<<<<
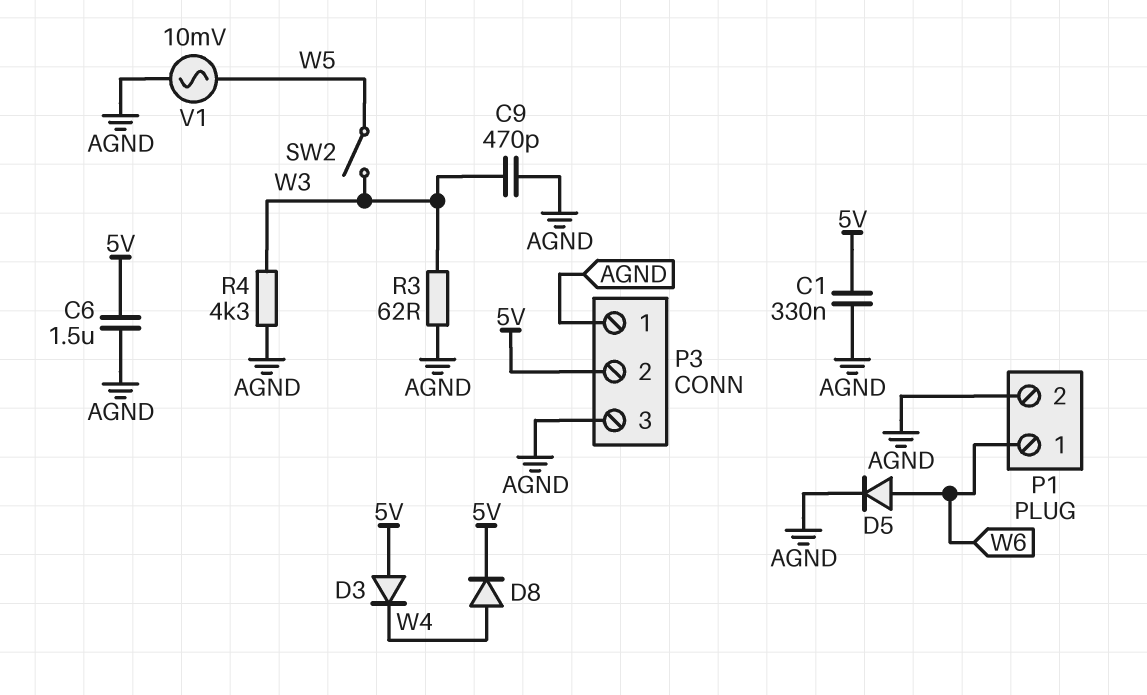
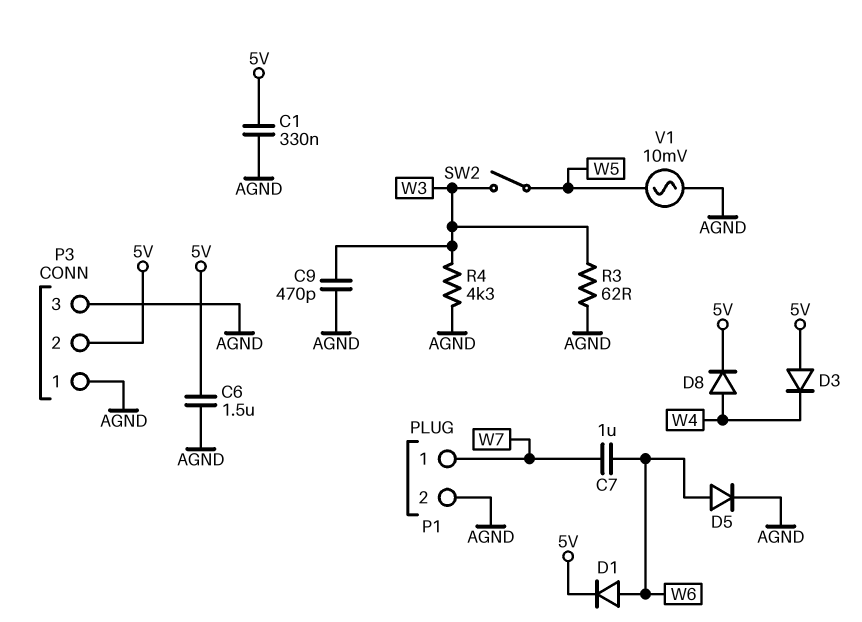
C7: none -> 1uF (W6, W7)
D1: none -> diode (A W6, K 5V)
P1 pin 1: W6 -> W7

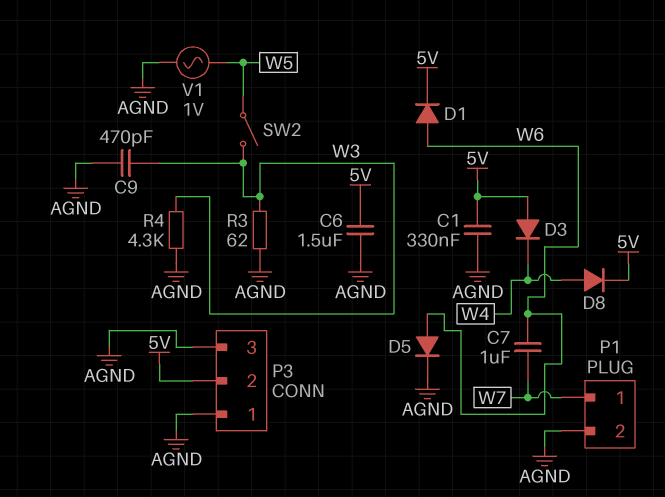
V1: AC 10mV (AGND, W5) -> AC 1V (AGND, W5)

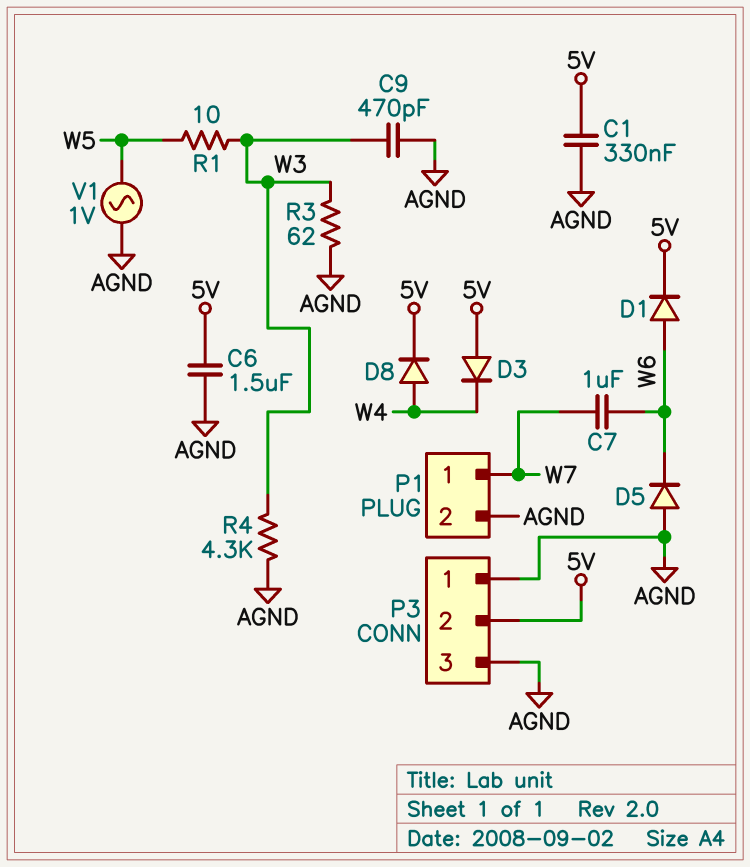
D5: diode (A W6, K AGND) -> diode (A AGND, K W6)
R1: none -> 10 (W3, W5)
SW2: switch (W3, W5) -> none

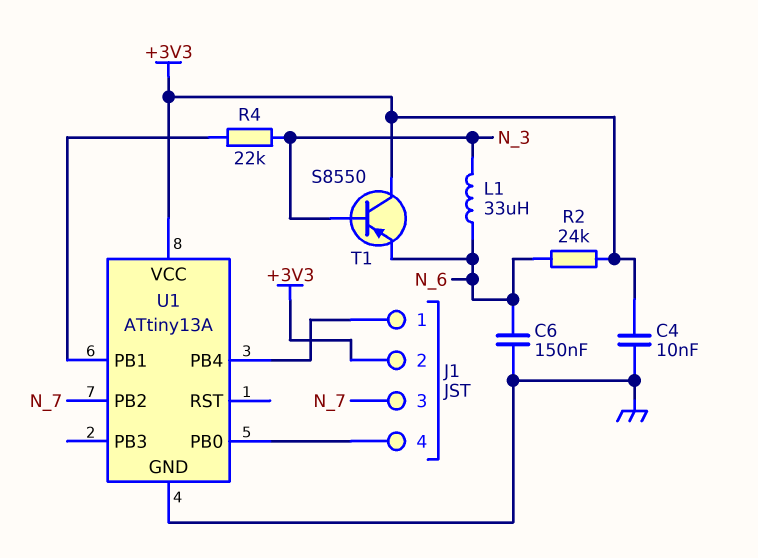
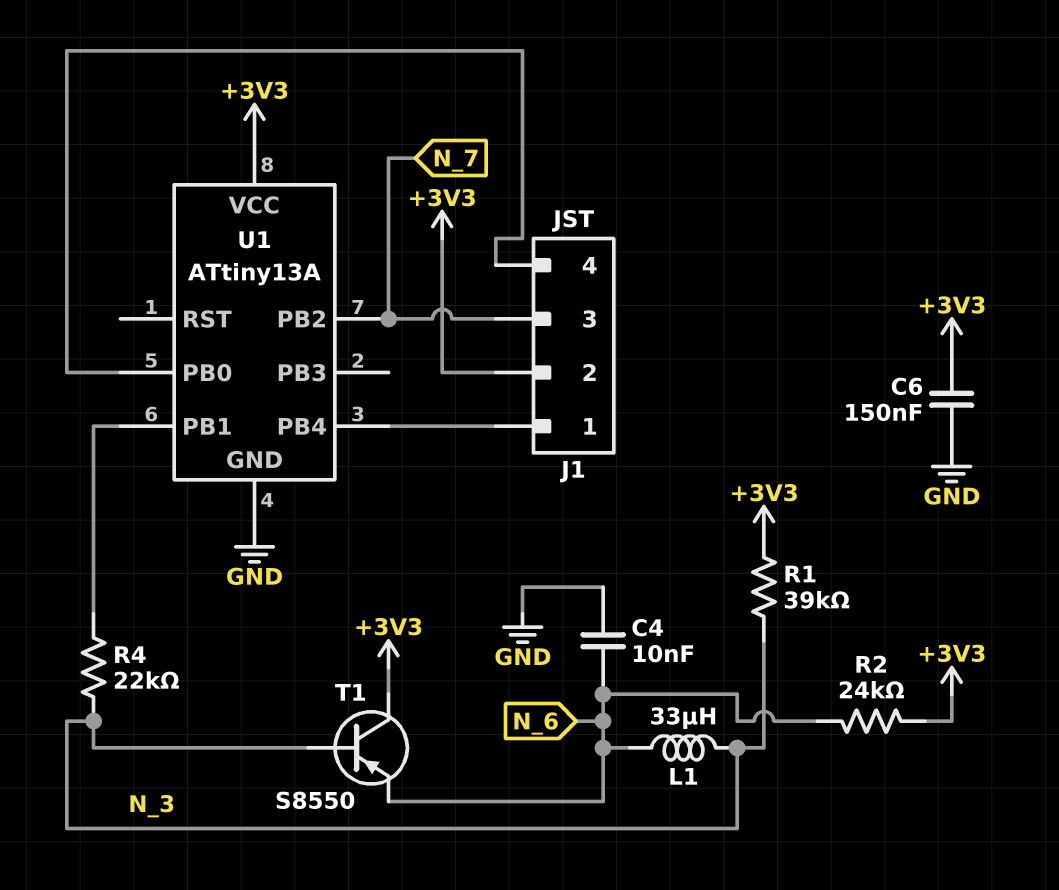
C4: 10nF (+3V3, GND) -> 10nF (GND, N_6)
C6: 150nF (GND, N_6) -> 150nF (+3V3, GND)
R1: none -> 39k (+3V3, N_3)

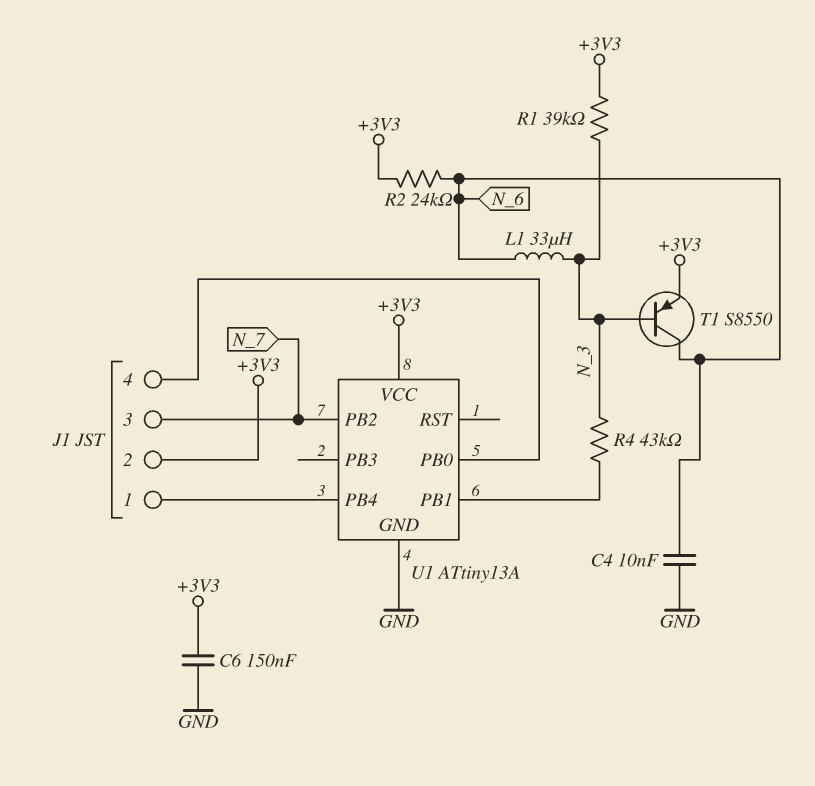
R4: 22k (N_3, U1/PB1) -> 43k (N_3, U1/PB1)
T1: PNP S8550 (B N_3, C +3V3, E N_6) -> PNP S8550 (B N_3, C N_6, E +3V3)

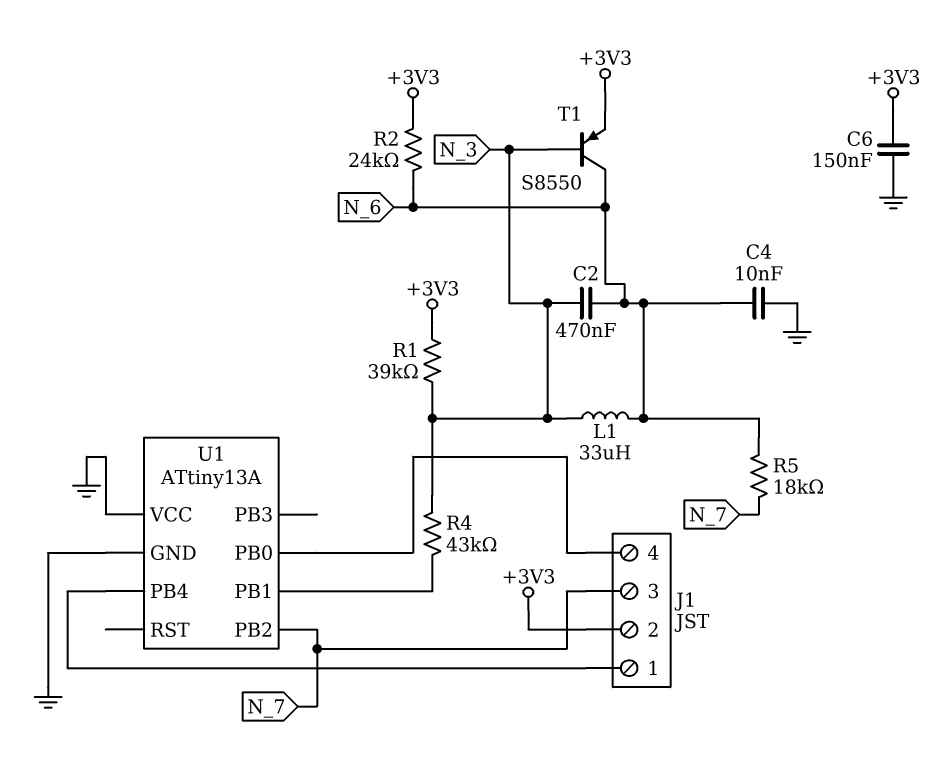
C2: none -> 470nF (N_3, N_6)
R5: none -> 18k (N_6, N_7)
U1 pin VCC: +3V3 -> GND

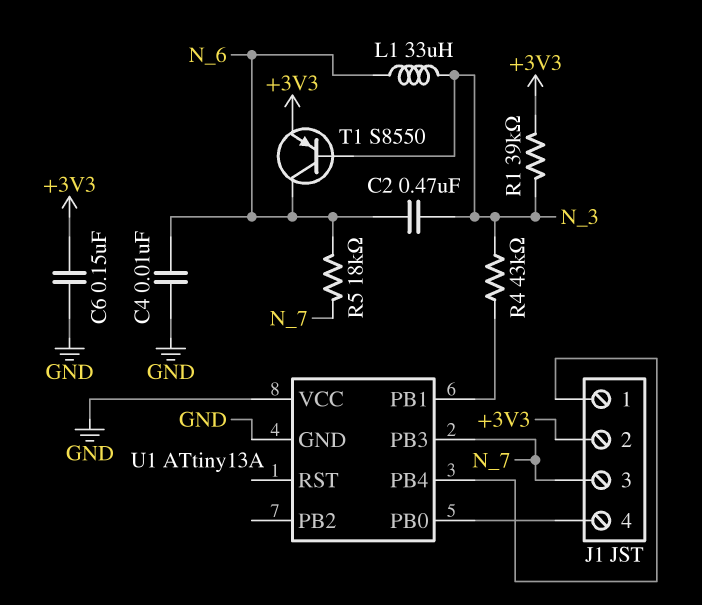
R2: 24k (+3V3, N_6) -> none
U1 pin PB2: N_7 -> none
U1 pin PB3: none -> N_7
>>>>
(What you are asked to do)
The whole listing above must be returned exactly as written, with no pictures carried over.

(Worked solution)
C7: none -> 1uF (W6, W7)
D1: none -> diode (A W6, K 5V)
P1 pin 1: W6 -> W7

V1: AC 10mV (AGND, W5) -> AC 1V (AGND, W5)

D5: diode (A W6, K AGND) -> diode (A AGND, K W6)
R1: none -> 10 (W3, W5)
SW2: switch (W3, W5) -> none

C4: 10nF (+3V3, GND) -> 10nF (GND, N_6)
C6: 150nF (GND, N_6) -> 150nF (+3V3, GND)
R1: none -> 39k (+3V3, N_3)

R4: 22k (N_3, U1/PB1) -> 43k (N_3, U1/PB1)
T1: PNP S8550 (B N_3, C +3V3, E N_6) -> PNP S8550 (B N_3, C N_6, E +3V3)

C2: none -> 470nF (N_3, N_6)
R5: none -> 18k (N_6, N_7)
U1 pin VCC: +3V3 -> GND

R2: 24k (+3V3, N_6) -> none
U1 pin PB2: N_7 -> none
U1 pin PB3: none -> N_7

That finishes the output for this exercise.